= What to do =
Report every line of the items below that contains the string "major", treating uppercase and lowercase as different.

-- START Input material --

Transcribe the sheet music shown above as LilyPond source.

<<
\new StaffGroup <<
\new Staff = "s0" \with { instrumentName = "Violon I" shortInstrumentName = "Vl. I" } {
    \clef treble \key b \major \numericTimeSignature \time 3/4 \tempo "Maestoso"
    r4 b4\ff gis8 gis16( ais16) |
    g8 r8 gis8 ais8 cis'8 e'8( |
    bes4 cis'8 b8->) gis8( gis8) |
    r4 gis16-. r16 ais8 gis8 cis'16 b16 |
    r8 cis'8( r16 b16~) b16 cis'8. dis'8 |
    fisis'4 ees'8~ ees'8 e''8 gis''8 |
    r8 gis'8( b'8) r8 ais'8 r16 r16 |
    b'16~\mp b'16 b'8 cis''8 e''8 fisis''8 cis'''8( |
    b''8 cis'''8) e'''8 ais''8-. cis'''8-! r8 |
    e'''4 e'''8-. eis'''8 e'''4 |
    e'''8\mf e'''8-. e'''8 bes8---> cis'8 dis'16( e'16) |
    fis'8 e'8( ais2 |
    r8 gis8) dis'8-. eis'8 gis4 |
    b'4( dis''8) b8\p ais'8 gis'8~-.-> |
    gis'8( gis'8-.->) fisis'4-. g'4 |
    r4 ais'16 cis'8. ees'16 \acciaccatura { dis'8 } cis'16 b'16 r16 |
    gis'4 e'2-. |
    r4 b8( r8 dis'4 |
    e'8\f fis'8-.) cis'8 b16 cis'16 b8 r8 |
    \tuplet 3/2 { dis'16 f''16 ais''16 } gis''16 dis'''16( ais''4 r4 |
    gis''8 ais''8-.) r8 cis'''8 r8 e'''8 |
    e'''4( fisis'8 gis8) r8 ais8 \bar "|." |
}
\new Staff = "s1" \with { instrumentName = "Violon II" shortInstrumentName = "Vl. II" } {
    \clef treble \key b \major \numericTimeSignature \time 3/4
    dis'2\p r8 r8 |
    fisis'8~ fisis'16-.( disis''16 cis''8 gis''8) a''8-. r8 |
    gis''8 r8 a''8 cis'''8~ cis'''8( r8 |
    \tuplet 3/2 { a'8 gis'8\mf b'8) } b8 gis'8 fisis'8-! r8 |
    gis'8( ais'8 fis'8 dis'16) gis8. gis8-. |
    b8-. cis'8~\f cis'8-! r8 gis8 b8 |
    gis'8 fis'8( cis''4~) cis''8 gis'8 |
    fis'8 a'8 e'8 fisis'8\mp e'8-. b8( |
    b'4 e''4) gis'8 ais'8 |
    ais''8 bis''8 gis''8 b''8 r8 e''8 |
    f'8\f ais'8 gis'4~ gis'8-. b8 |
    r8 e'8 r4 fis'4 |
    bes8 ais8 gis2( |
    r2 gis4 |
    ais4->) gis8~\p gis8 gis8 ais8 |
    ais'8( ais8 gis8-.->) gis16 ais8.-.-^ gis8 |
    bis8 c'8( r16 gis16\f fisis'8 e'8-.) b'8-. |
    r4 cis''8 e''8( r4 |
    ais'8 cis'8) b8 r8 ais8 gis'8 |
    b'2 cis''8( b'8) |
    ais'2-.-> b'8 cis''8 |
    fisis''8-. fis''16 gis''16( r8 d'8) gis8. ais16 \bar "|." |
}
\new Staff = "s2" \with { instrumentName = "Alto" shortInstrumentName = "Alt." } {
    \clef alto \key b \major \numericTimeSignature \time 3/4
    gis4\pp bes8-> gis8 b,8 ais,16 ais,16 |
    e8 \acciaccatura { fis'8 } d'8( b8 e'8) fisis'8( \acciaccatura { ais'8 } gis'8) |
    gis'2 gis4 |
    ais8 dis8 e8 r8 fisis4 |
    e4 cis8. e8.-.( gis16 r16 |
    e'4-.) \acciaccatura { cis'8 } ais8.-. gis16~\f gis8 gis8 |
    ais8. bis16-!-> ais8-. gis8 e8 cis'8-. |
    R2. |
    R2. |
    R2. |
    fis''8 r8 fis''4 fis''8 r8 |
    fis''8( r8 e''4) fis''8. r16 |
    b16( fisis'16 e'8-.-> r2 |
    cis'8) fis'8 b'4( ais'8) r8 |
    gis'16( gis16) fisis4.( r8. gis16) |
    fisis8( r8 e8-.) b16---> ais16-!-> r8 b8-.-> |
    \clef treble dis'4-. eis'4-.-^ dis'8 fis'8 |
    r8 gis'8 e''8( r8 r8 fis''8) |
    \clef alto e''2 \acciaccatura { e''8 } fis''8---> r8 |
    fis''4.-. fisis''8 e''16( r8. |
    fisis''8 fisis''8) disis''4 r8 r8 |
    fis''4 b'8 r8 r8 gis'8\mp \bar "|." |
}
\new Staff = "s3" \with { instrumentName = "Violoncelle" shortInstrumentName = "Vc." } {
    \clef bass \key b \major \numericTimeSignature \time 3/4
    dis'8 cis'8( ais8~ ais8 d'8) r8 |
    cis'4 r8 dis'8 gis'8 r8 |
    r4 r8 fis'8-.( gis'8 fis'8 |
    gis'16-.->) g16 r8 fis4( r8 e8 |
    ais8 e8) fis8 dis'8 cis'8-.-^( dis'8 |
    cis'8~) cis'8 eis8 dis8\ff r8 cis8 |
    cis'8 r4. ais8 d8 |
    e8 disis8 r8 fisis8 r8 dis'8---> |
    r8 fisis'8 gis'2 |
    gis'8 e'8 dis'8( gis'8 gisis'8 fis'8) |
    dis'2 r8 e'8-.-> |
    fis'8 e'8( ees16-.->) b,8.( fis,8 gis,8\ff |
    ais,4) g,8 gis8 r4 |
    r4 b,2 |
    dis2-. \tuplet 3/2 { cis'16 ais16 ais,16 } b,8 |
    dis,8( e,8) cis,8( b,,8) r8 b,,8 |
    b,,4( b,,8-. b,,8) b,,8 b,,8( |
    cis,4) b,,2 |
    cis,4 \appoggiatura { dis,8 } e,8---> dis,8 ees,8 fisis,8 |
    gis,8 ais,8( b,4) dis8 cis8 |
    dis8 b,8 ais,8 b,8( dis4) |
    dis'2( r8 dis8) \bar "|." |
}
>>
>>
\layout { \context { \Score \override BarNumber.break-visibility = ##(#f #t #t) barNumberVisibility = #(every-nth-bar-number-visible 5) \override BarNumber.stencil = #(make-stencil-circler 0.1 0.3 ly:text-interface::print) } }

-- END Input material --

= Written solution =
    \clef treble \key b \major \numericTimeSignature \time 3/4 \tempo "Maestoso"
    \clef treble \key b \major \numericTimeSignature \time 3/4
    \clef alto \key b \major \numericTimeSignature \time 3/4
    \clef bass \key b \major \numericTimeSignature \time 3/4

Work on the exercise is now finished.